**Exercise**
When you reach the line containing "[374 418 431 488]" in the data below, begin returning lines exactly as written, and stop once the line containing "[208 133 238 171]" has been returned.

**Records shown**
..............................

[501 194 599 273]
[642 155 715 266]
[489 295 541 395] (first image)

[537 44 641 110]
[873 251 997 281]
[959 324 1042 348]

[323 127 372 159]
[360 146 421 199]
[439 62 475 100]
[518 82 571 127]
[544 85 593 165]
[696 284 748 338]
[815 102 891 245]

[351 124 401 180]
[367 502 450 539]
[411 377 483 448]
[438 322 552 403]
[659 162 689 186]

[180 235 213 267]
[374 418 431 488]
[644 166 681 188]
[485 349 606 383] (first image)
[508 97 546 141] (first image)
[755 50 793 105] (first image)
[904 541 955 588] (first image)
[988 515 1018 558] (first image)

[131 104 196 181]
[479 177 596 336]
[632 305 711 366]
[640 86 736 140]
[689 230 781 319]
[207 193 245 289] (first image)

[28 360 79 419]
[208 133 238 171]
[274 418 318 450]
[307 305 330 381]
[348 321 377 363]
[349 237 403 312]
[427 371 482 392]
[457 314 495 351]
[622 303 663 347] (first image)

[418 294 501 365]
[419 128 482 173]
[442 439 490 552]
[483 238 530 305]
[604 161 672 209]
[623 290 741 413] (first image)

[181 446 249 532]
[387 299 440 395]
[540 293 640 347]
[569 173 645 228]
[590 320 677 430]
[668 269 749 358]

..............................

**Written answer**
[374 418 431 488]
[644 166 681 188]
[485 349 606 383] (first image)
[508 97 546 141] (first image)
[755 50 793 105] (first image)
[904 541 955 588] (first image)
[988 515 1018 558] (first image)

[131 104 196 181]
[479 177 596 336]
[632 305 711 366]
[640 86 736 140]
[689 230 781 319]
[207 193 245 289] (first image)

[28 360 79 419]
[208 133 238 171]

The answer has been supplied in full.